* Direction
Reproduce the records below, swapping each "Notes" for "Comments" and leaving everything else unchanged.

* Information given
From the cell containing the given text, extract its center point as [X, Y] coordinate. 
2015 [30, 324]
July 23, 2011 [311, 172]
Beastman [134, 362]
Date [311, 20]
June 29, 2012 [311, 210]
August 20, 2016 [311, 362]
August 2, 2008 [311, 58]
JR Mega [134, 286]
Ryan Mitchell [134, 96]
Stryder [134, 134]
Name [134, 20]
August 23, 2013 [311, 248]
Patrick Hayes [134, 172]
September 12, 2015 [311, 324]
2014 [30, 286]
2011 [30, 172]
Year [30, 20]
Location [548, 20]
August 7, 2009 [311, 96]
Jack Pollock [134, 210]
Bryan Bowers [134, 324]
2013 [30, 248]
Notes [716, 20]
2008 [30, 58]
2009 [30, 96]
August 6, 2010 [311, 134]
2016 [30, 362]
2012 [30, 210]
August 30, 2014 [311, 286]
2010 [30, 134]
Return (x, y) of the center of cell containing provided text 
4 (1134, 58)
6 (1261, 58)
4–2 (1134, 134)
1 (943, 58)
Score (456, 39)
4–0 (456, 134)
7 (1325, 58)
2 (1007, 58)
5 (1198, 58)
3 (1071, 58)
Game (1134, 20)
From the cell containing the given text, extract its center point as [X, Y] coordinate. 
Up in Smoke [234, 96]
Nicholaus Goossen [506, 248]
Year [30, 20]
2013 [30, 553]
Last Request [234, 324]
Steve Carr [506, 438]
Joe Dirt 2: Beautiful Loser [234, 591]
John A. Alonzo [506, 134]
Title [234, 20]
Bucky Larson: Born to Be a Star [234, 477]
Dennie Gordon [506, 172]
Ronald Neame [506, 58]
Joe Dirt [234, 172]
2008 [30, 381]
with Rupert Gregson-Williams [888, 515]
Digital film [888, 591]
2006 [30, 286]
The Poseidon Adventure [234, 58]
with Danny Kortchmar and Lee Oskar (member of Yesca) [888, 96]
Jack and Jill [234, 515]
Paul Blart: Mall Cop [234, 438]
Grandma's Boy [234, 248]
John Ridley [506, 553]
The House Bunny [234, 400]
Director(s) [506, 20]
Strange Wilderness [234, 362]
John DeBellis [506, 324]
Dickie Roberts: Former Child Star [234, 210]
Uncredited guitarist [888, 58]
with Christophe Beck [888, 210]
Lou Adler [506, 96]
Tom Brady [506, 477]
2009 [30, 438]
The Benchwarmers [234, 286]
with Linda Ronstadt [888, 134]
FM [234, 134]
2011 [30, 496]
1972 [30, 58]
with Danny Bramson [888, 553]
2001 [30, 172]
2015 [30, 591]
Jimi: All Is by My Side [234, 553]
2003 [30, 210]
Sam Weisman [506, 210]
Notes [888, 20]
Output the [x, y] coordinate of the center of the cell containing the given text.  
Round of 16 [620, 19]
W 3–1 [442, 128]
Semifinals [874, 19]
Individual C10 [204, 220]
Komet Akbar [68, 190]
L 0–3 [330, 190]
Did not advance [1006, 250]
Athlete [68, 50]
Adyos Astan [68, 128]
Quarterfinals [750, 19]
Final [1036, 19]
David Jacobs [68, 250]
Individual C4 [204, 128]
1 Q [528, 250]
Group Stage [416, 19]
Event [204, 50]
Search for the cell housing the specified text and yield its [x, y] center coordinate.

* Written answer
From the cell containing the given text, extract its center point as [X, Y] coordinate. 
2015 [30, 324]
July 23, 2011 [311, 172]
Beastman [134, 362]
Date [311, 20]
June 29, 2012 [311, 210]
August 20, 2016 [311, 362]
August 2, 2008 [311, 58]
JR Mega [134, 286]
Ryan Mitchell [134, 96]
Stryder [134, 134]
Name [134, 20]
August 23, 2013 [311, 248]
Patrick Hayes [134, 172]
September 12, 2015 [311, 324]
2014 [30, 286]
2011 [30, 172]
Year [30, 20]
Location [548, 20]
August 7, 2009 [311, 96]
Jack Pollock [134, 210]
Bryan Bowers [134, 324]
2013 [30, 248]
Comments [716, 20]
2008 [30, 58]
2009 [30, 96]
August 6, 2010 [311, 134]
2016 [30, 362]
2012 [30, 210]
August 30, 2014 [311, 286]
2010 [30, 134]
Return (x, y) of the center of cell containing provided text 
4 (1134, 58)
6 (1261, 58)
4–2 (1134, 134)
1 (943, 58)
Score (456, 39)
4–0 (456, 134)
7 (1325, 58)
2 (1007, 58)
5 (1198, 58)
3 (1071, 58)
Game (1134, 20)
From the cell containing the given text, extract its center point as [X, Y] coordinate. 
Up in Smoke [234, 96]
Nicholaus Goossen [506, 248]
Year [30, 20]
2013 [30, 553]
Last Request [234, 324]
Steve Carr [506, 438]
Joe Dirt 2: Beautiful Loser [234, 591]
John A. Alonzo [506, 134]
Title [234, 20]
Bucky Larson: Born to Be a Star [234, 477]
Dennie Gordon [506, 172]
Ronald Neame [506, 58]
Joe Dirt [234, 172]
2008 [30, 381]
with Rupert Gregson-Williams [888, 515]
Digital film [888, 591]
2006 [30, 286]
The Poseidon Adventure [234, 58]
with Danny Kortchmar and Lee Oskar (member of Yesca) [888, 96]
Jack and Jill [234, 515]
Paul Blart: Mall Cop [234, 438]
Grandma's Boy [234, 248]
John Ridley [506, 553]
The House Bunny [234, 400]
Director(s) [506, 20]
Strange Wilderness [234, 362]
John DeBellis [506, 324]
Dickie Roberts: Former Child Star [234, 210]
Uncredited guitarist [888, 58]
with Christophe Beck [888, 210]
Lou Adler [506, 96]
Tom Brady [506, 477]
2009 [30, 438]
The Benchwarmers [234, 286]
with Linda Ronstadt [888, 134]
FM [234, 134]
2011 [30, 496]
1972 [30, 58]
with Danny Bramson [888, 553]
2001 [30, 172]
2015 [30, 591]
Jimi: All Is by My Side [234, 553]
2003 [30, 210]
Sam Weisman [506, 210]
Comments [888, 20]
Output the [x, y] coordinate of the center of the cell containing the given text.  
Round of 16 [620, 19]
W 3–1 [442, 128]
Semifinals [874, 19]
Individual C10 [204, 220]
Komet Akbar [68, 190]
L 0–3 [330, 190]
Did not advance [1006, 250]
Athlete [68, 50]
Adyos Astan [68, 128]
Quarterfinals [750, 19]
Final [1036, 19]
David Jacobs [68, 250]
Individual C4 [204, 128]
1 Q [528, 250]
Group Stage [416, 19]
Event [204, 50]
Search for the cell housing the specified text and yield its [x, y] center coordinate.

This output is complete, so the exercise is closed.